What to work on: Take the data below and copy exactly the lines starting at the one with "GPS1 pin TX: D6 -> D8" and finishing at the one with "GPS1 pin RX: D0 -> A0", both included.

Entries shown:

***

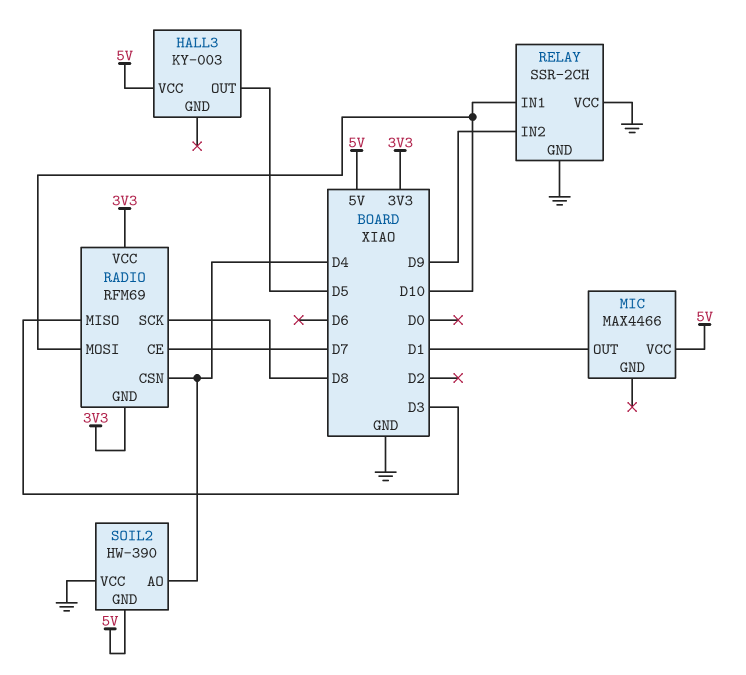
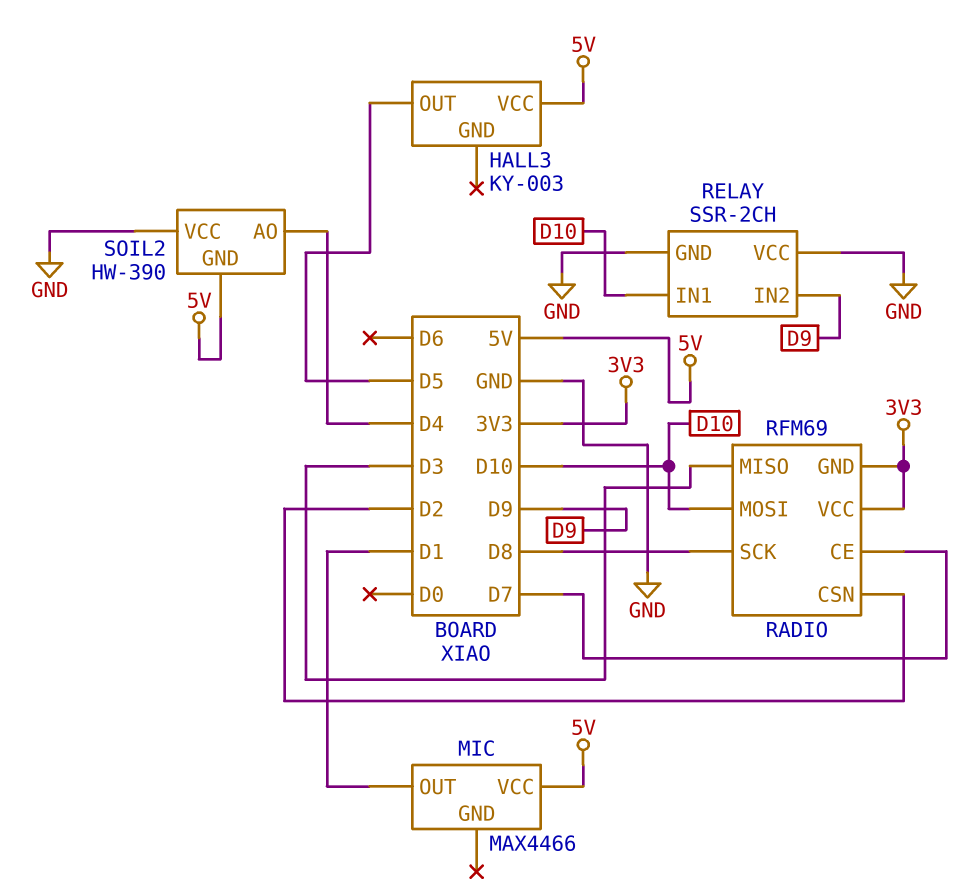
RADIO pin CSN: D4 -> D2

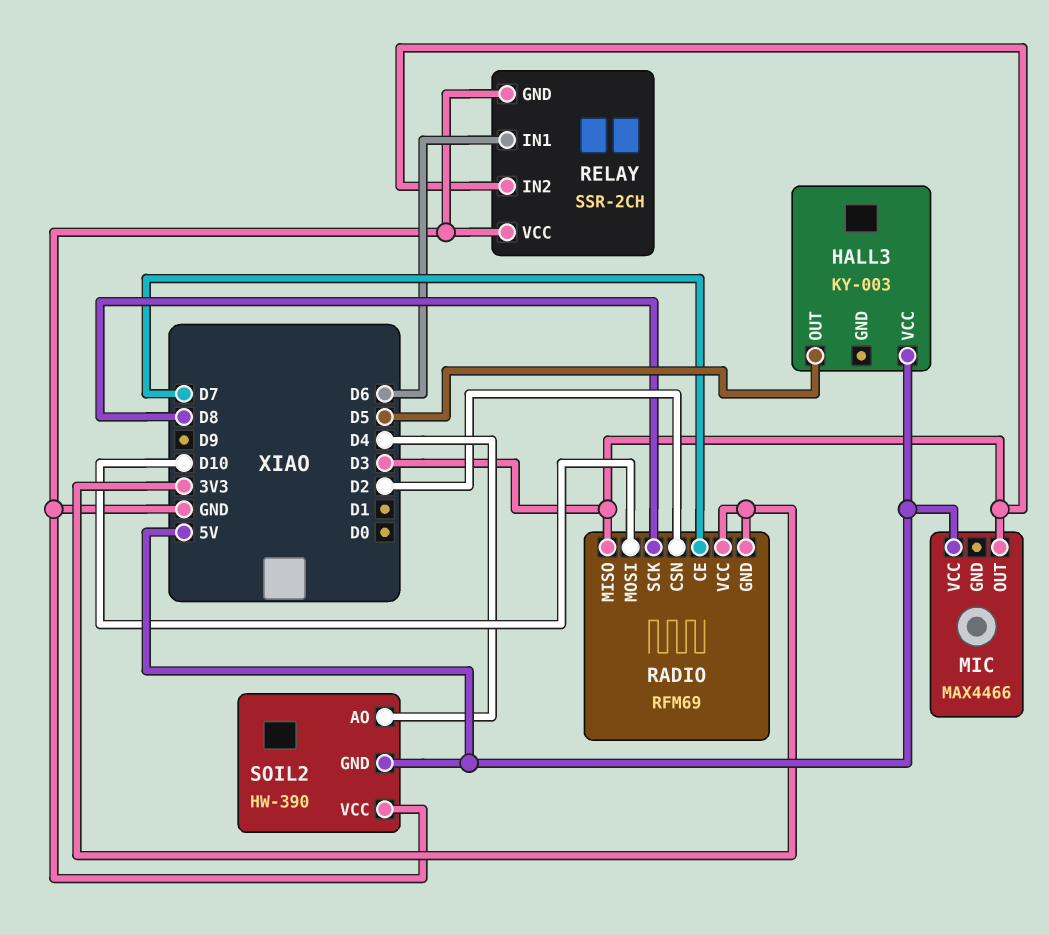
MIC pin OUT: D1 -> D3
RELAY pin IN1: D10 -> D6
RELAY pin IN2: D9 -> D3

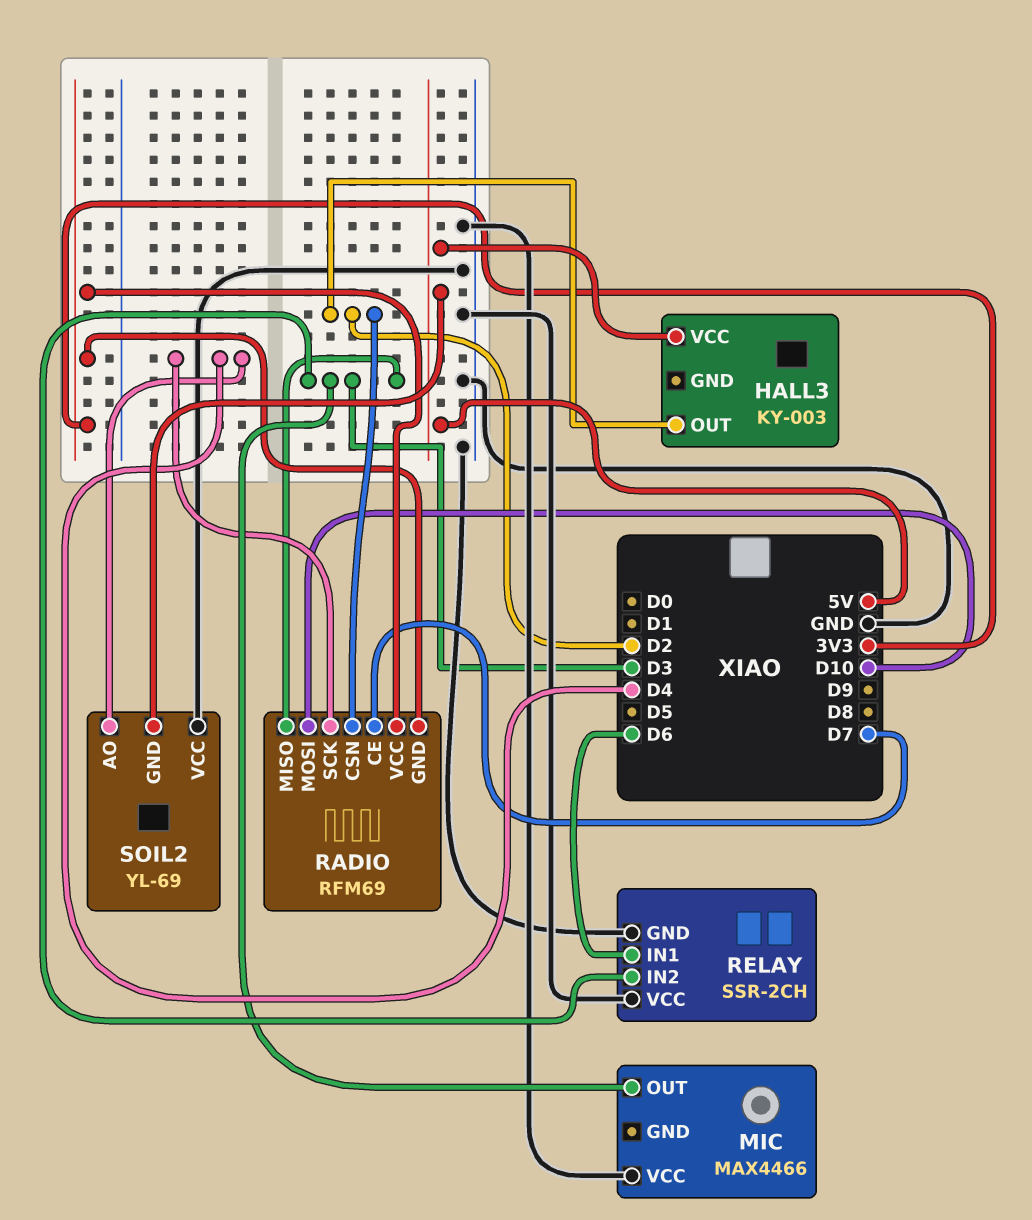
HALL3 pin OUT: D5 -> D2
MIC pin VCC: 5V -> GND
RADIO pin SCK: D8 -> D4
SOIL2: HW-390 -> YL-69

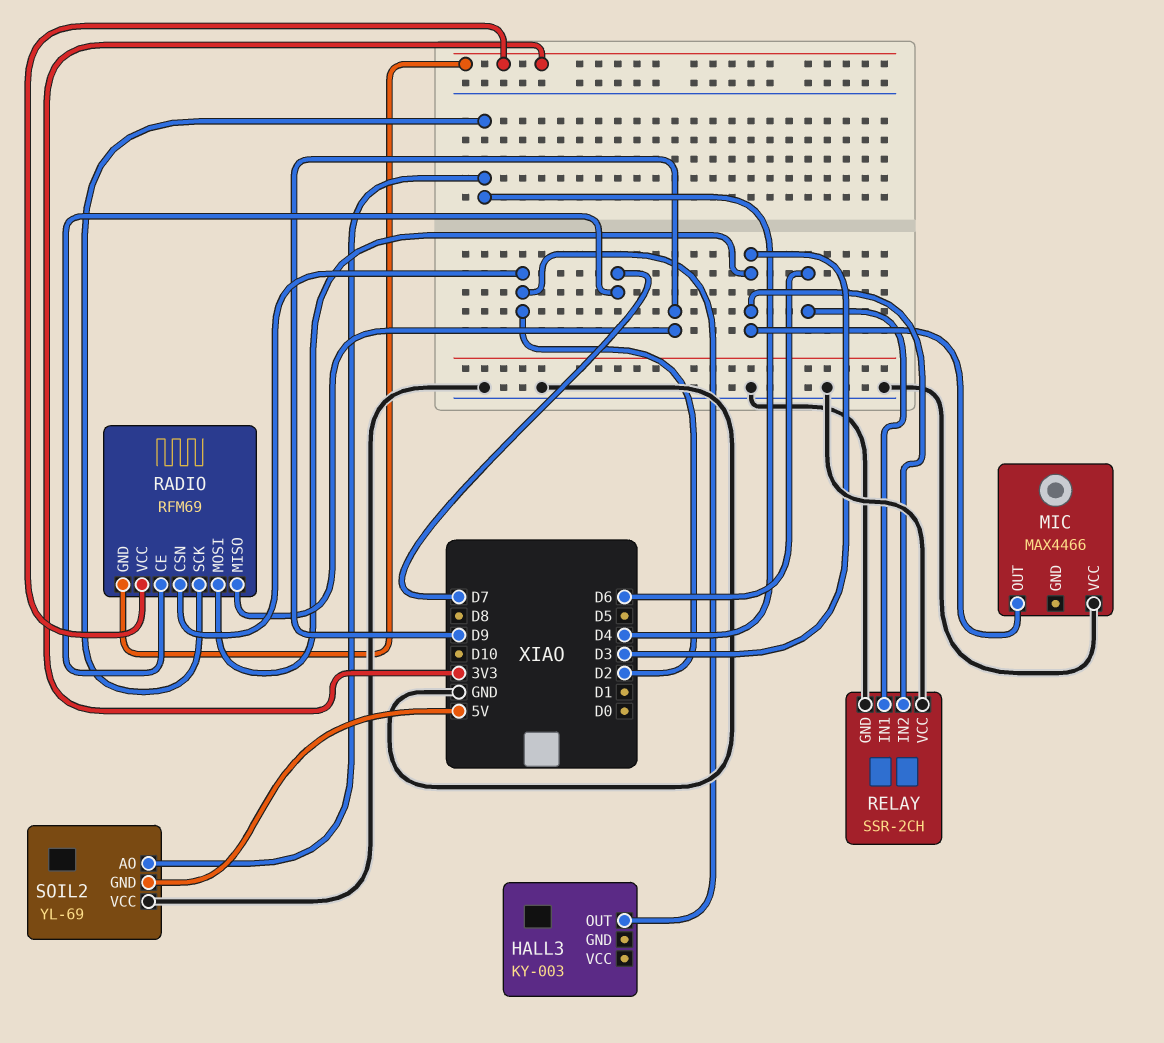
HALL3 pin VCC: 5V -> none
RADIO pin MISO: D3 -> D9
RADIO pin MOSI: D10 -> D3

***

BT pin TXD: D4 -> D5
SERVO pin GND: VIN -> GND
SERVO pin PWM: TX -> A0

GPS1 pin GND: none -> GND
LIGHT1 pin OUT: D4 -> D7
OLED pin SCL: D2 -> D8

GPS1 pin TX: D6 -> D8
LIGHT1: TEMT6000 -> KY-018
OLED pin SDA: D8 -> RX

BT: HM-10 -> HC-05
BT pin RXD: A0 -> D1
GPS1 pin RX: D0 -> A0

***

Your solution:
GPS1 pin TX: D6 -> D8
LIGHT1: TEMT6000 -> KY-018
OLED pin SDA: D8 -> RX

BT: HM-10 -> HC-05
BT pin RXD: A0 -> D1
GPS1 pin RX: D0 -> A0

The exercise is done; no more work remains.